[YOUR INSTRUCTIONS]
Wherever the string "left" appears in the records, return the line that holds it.

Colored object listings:
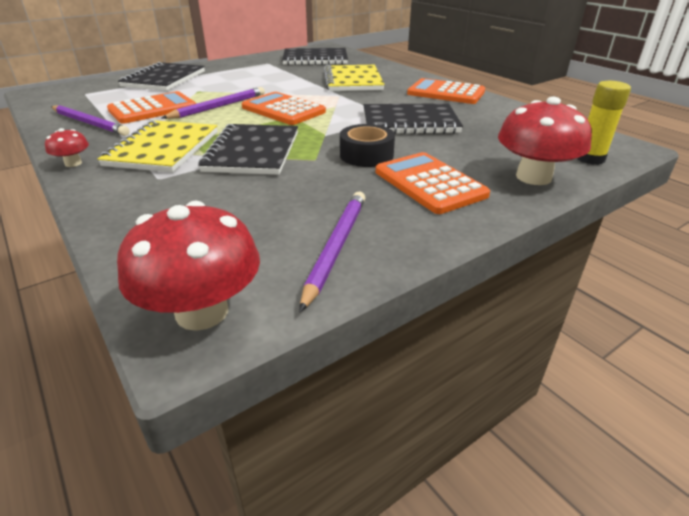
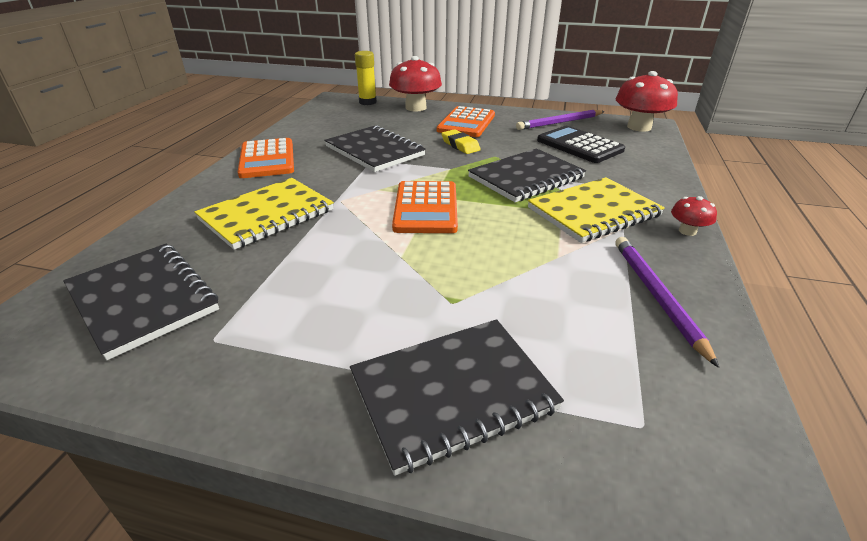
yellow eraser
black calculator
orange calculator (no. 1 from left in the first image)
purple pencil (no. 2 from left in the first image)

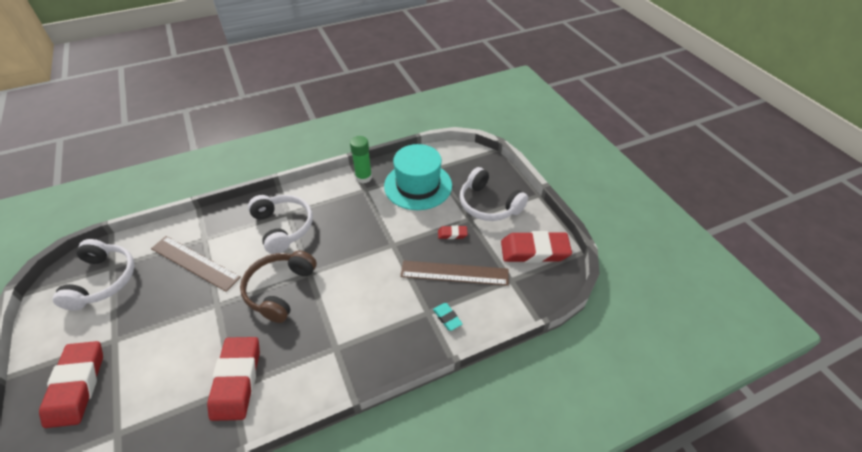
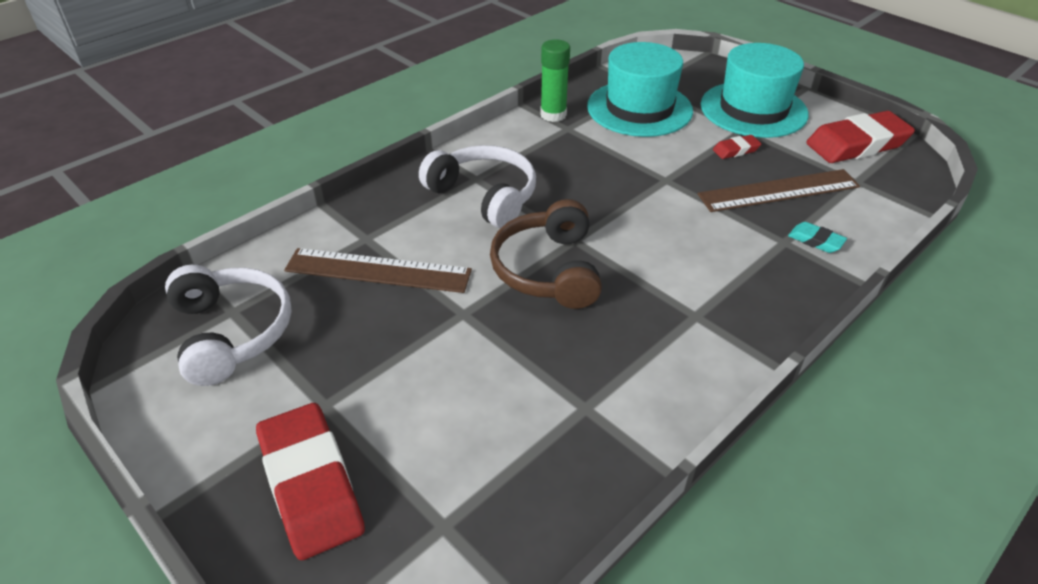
turquoise hat (no. 2 from left)
red eraser (no. 2 from left in the first image)

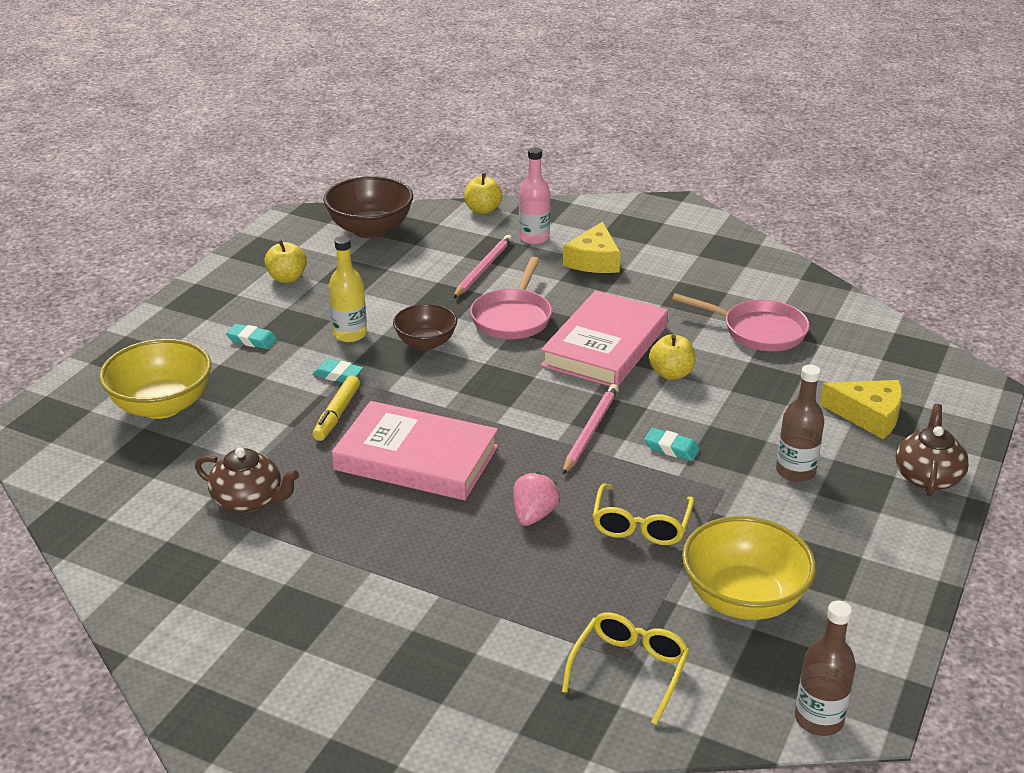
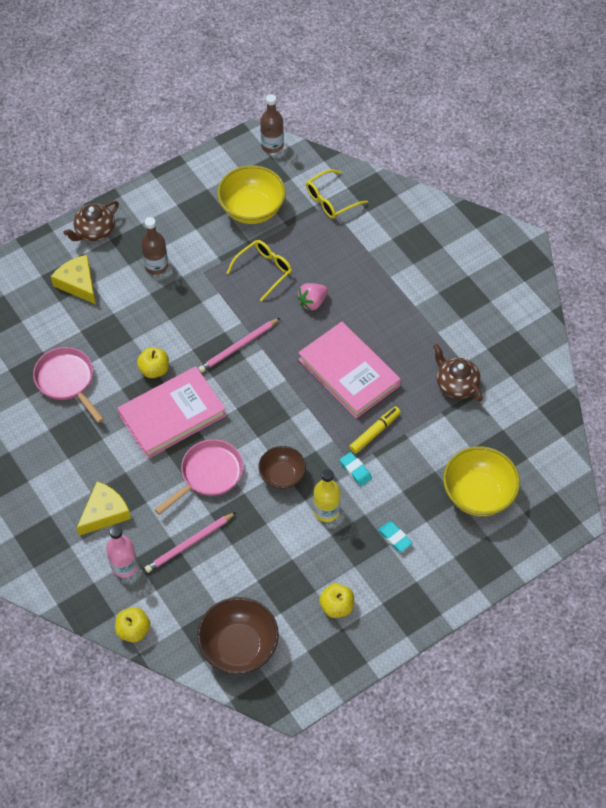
turquoise eraser (no. 3 from left in the first image)

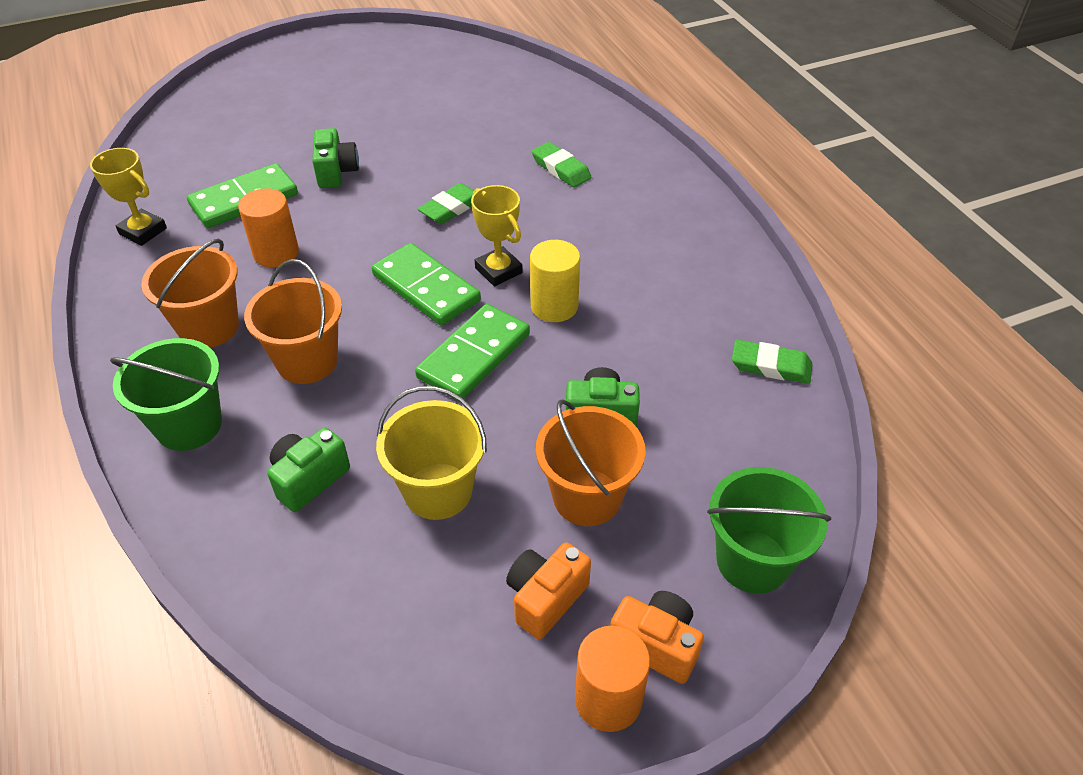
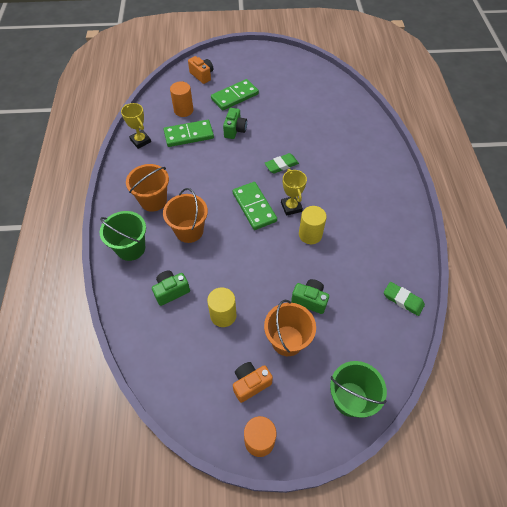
orange cylinder (no. 1 from left)
orange camera (no. 1 from left)
yellow cylinder (no. 1 from left)
green domino (no. 2 from left)
green eraser (no. 2 from left in the first image)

[ANSWER SECTION]
orange calculator (no. 1 from left in the first image)
purple pencil (no. 2 from left in the first image)
turquoise hat (no. 2 from left)
red eraser (no. 2 from left in the first image)
turquoise eraser (no. 3 from left in the first image)
orange cylinder (no. 1 from left)
orange camera (no. 1 from left)
yellow cylinder (no. 1 from left)
green domino (no. 2 from left)
green eraser (no. 2 from left in the first image)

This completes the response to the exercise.